Duplicate each of the items below, leaving out the pictures and keeping every line of text identical.

Items from a dataset
%%
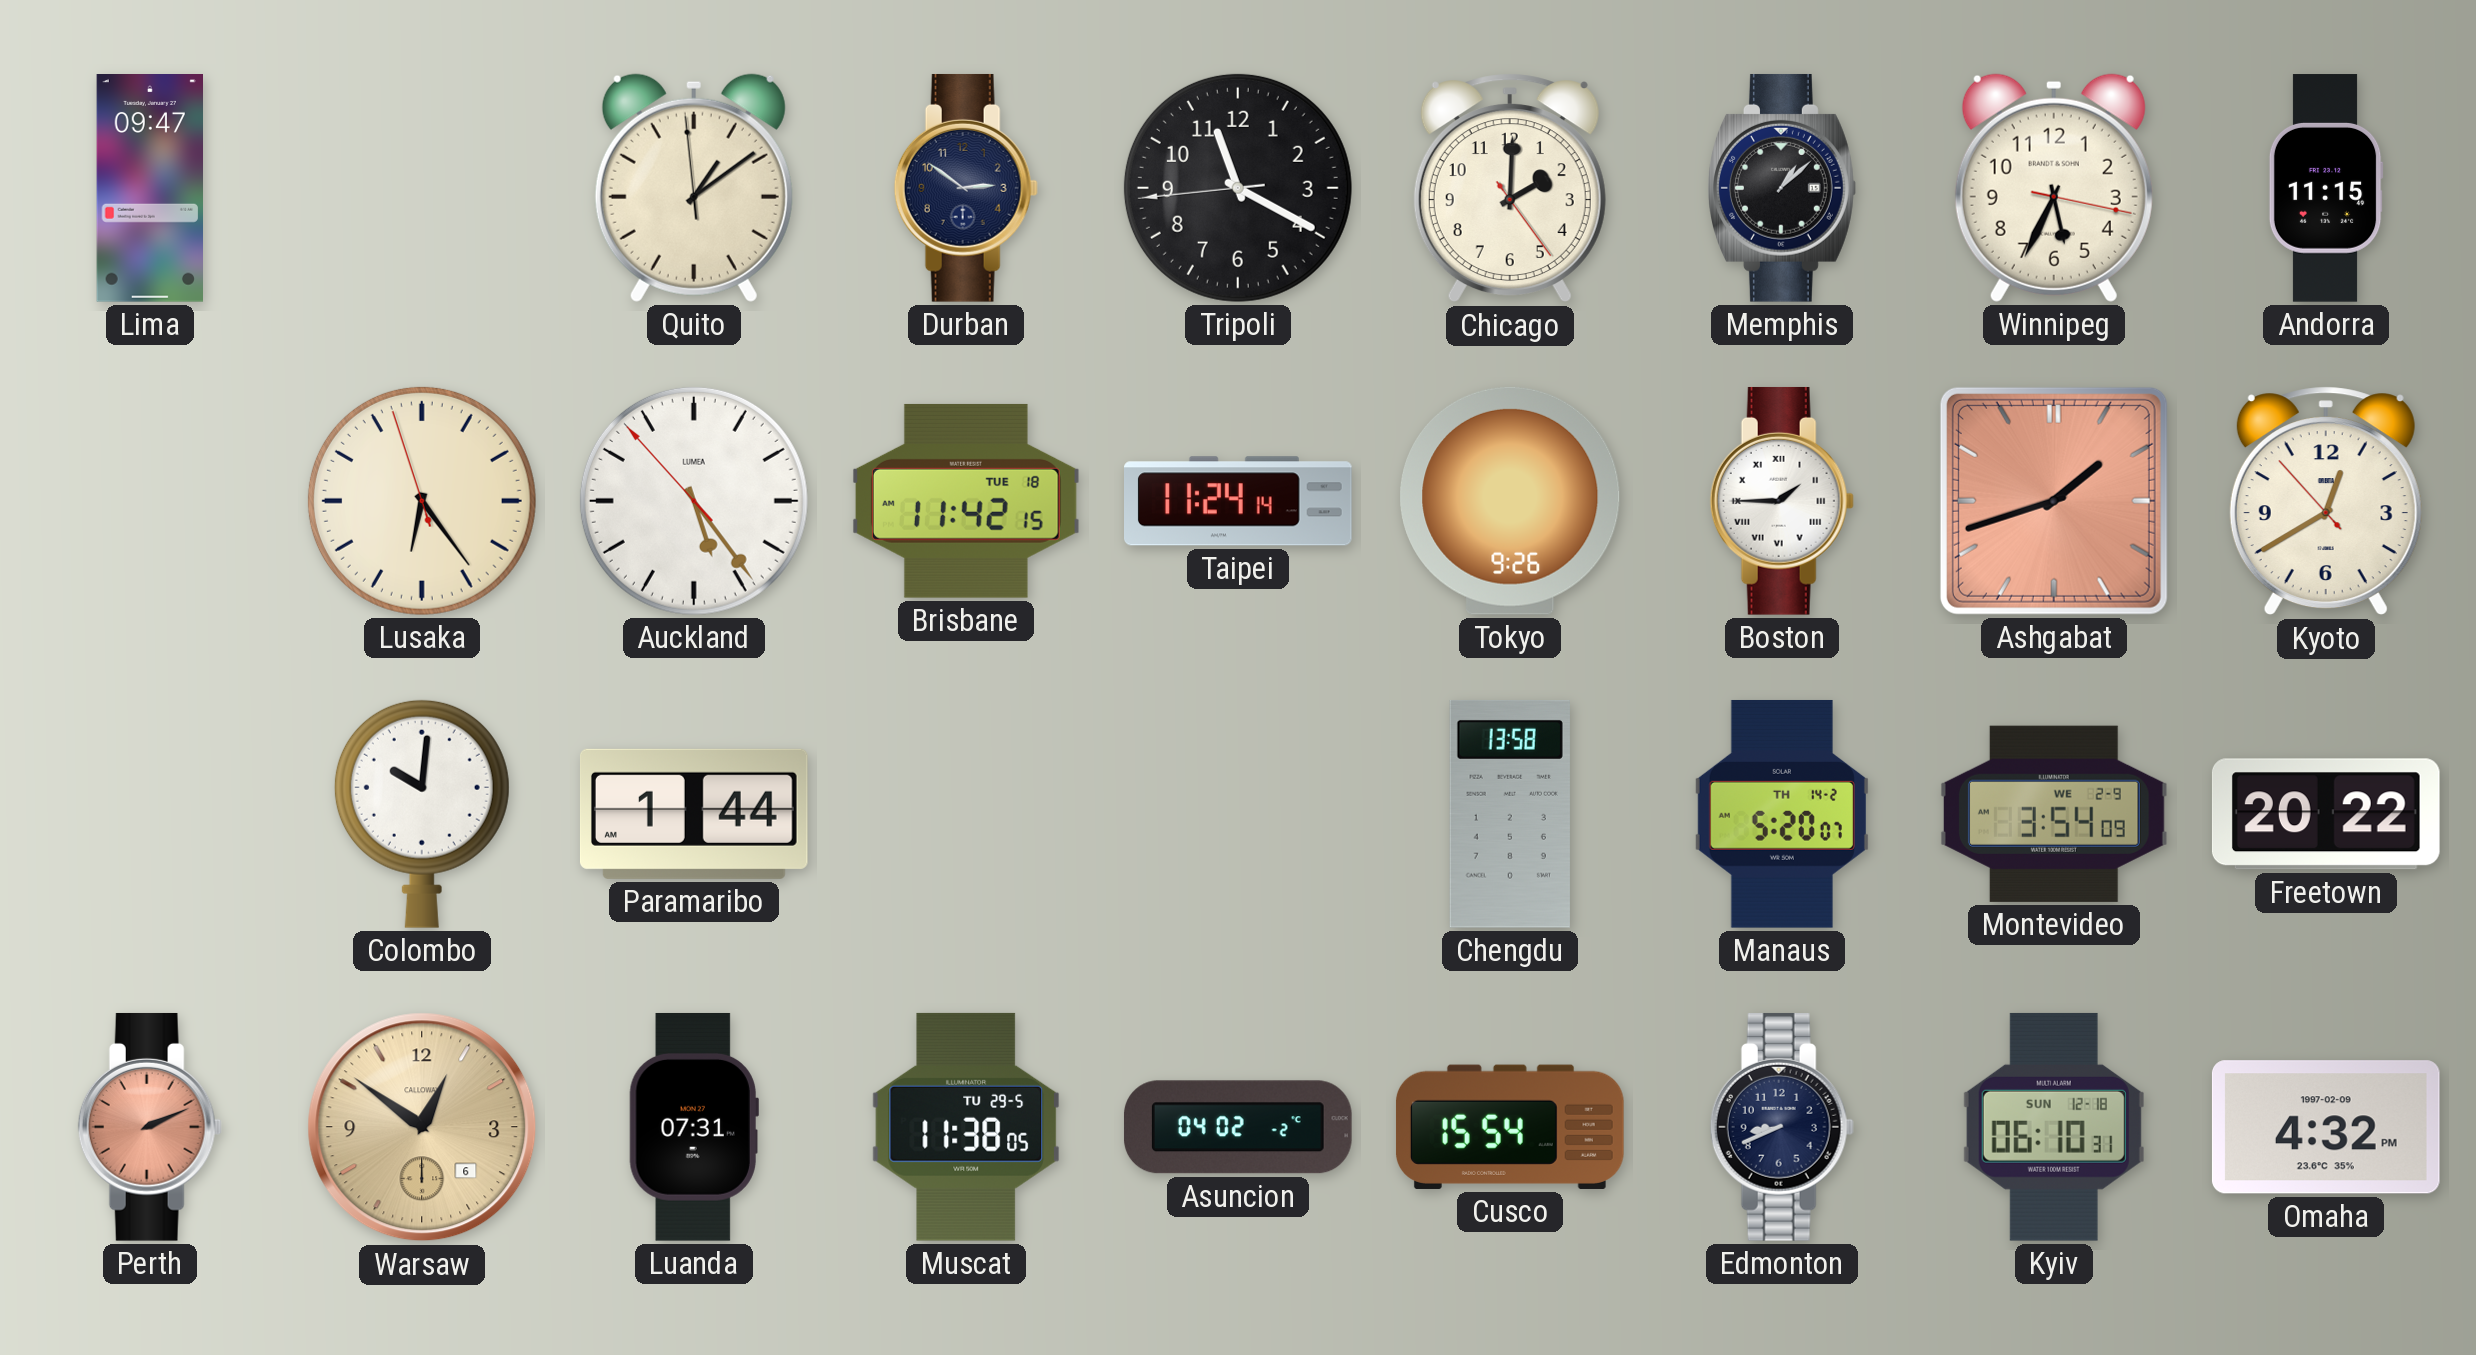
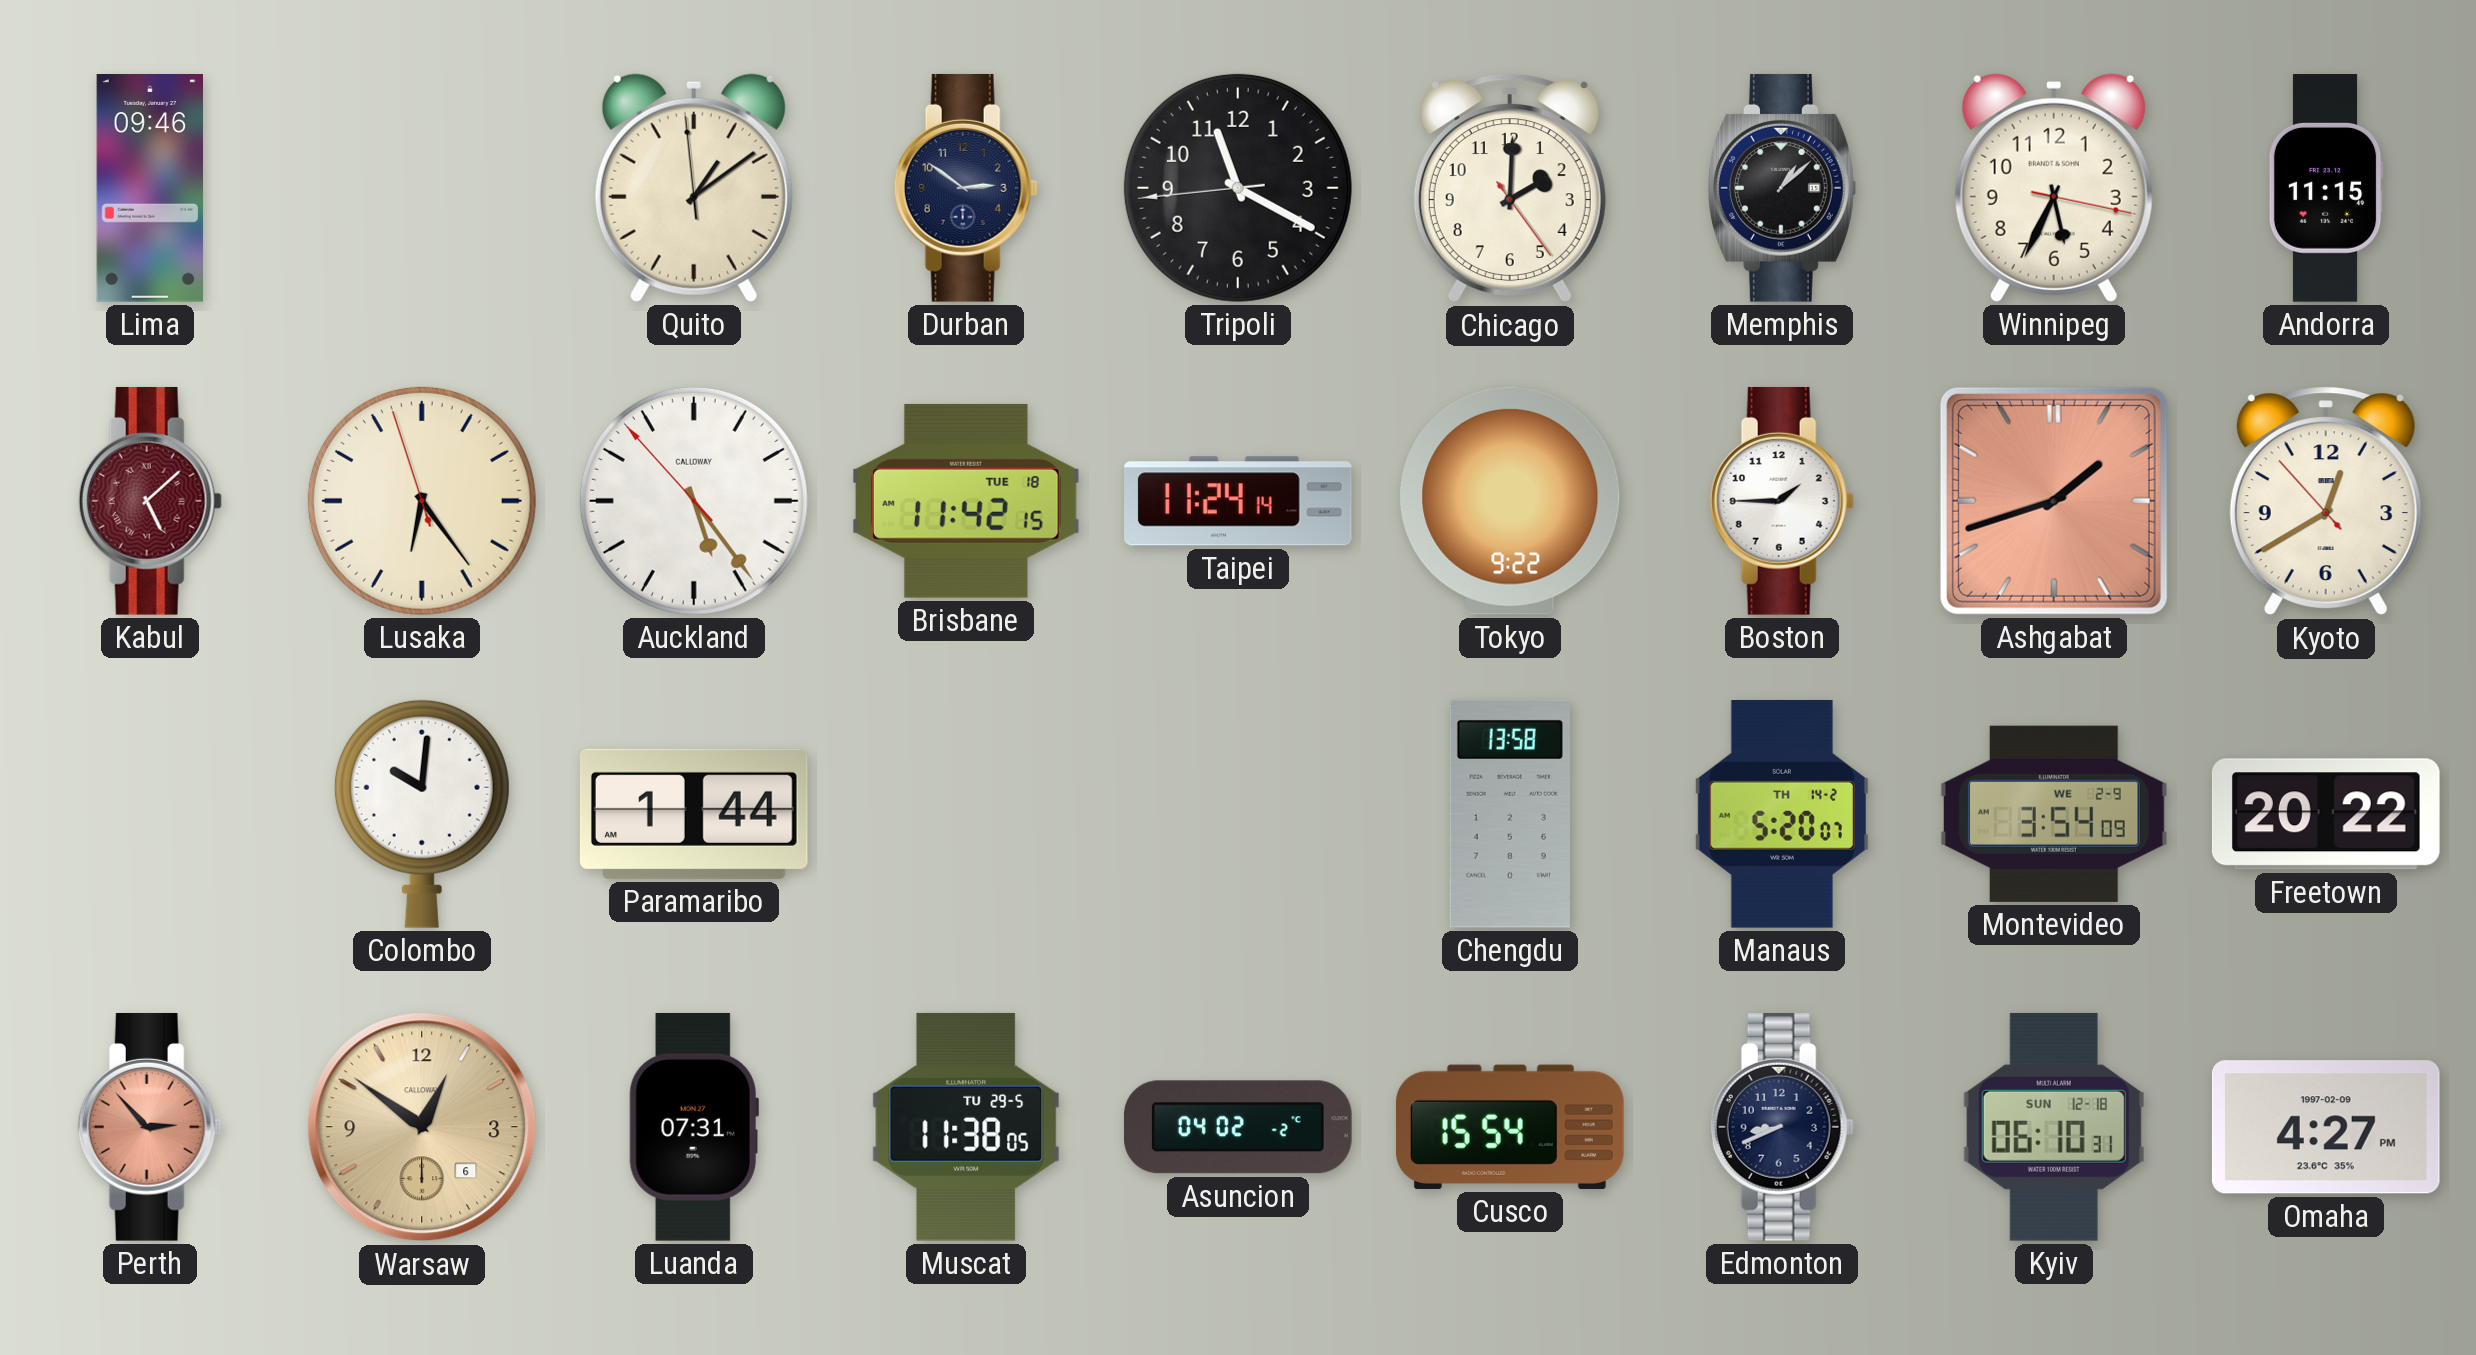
Lima: 09:47 -> 09:46
Kabul: none -> 5:08
Auckland brand: LUMEA -> CALLOWAY
Tokyo: 9:26 -> 9:22
Boston numerals: Roman -> Arabic
Perth: 2:11 -> 2:53
Omaha: 4:32 -> 4:27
%%
*ANSWER BELOW*
Lima: 09:47 -> 09:46
Kabul: none -> 5:08
Auckland brand: LUMEA -> CALLOWAY
Tokyo: 9:26 -> 9:22
Boston numerals: Roman -> Arabic
Perth: 2:11 -> 2:53
Omaha: 4:32 -> 4:27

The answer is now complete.